Using the material below, repeat exactly the lines from the one with "none -> purple plate B4 level 2" through the one with "none -> cyan round brick G5 level 2", ends included, without any images.
+===+
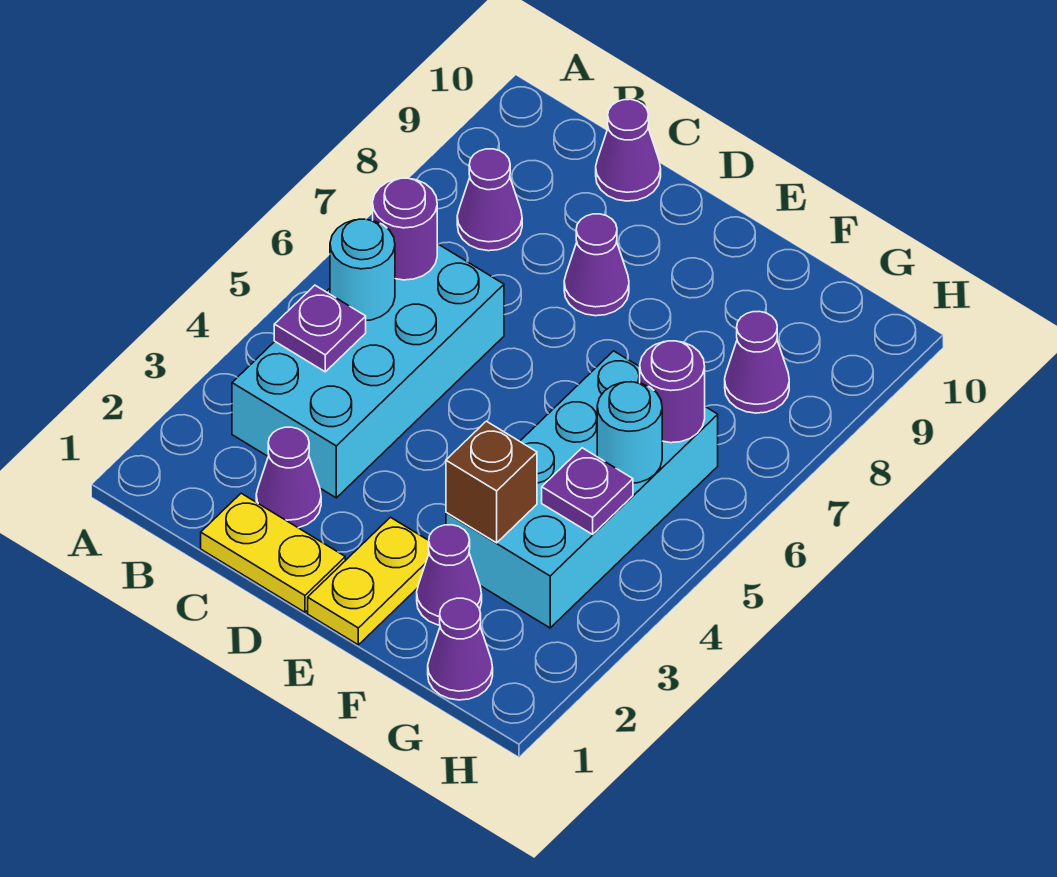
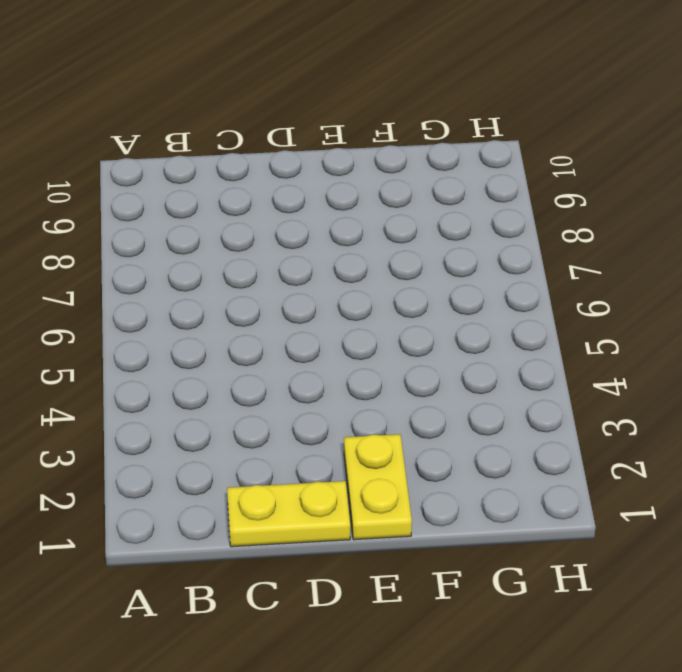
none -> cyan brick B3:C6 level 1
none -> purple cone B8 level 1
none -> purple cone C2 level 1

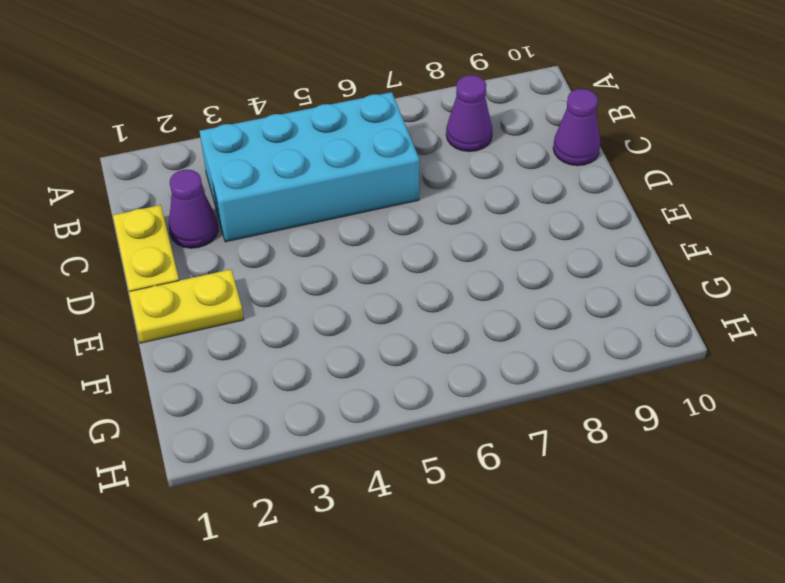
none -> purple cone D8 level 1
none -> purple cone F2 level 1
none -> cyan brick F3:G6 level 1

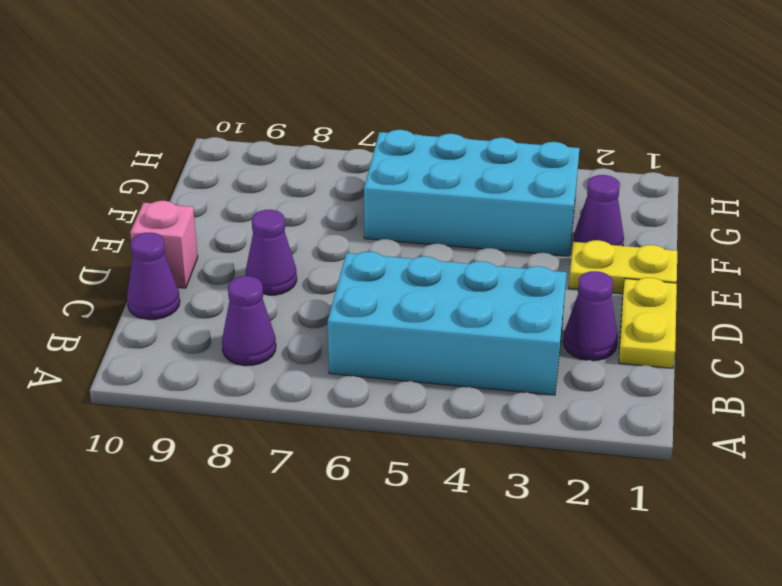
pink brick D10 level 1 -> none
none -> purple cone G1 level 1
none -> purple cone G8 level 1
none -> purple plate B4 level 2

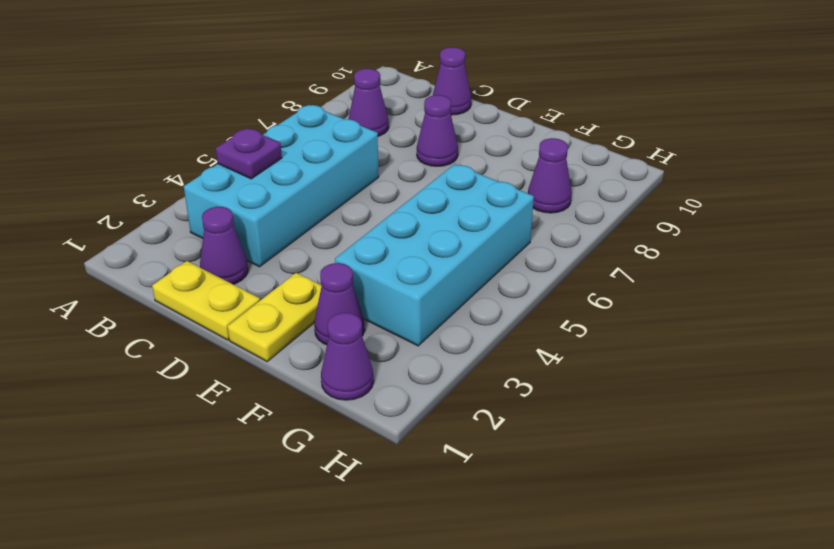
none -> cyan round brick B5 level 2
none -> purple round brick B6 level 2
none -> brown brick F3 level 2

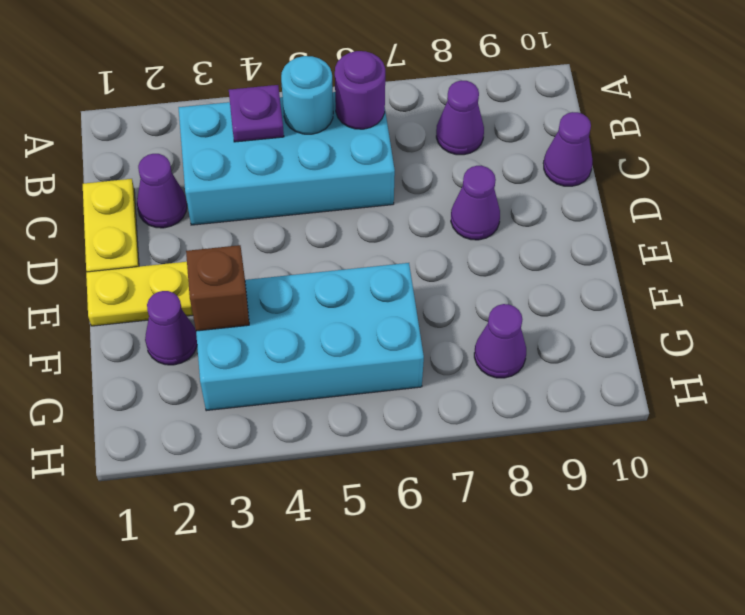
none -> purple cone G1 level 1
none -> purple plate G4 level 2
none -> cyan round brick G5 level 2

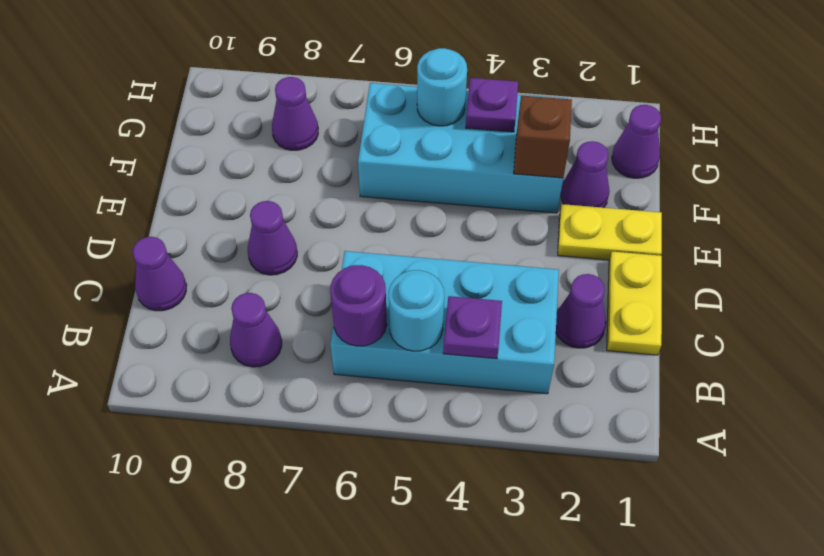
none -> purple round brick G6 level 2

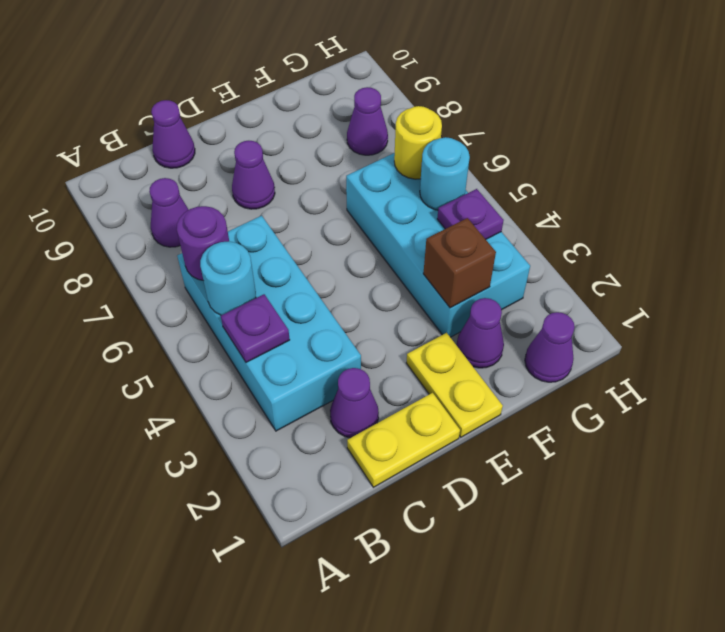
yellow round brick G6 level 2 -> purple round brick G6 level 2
+===+
- **Exercise response**
none -> purple plate B4 level 2

none -> cyan round brick B5 level 2
none -> purple round brick B6 level 2
none -> brown brick F3 level 2

none -> purple cone G1 level 1
none -> purple plate G4 level 2
none -> cyan round brick G5 level 2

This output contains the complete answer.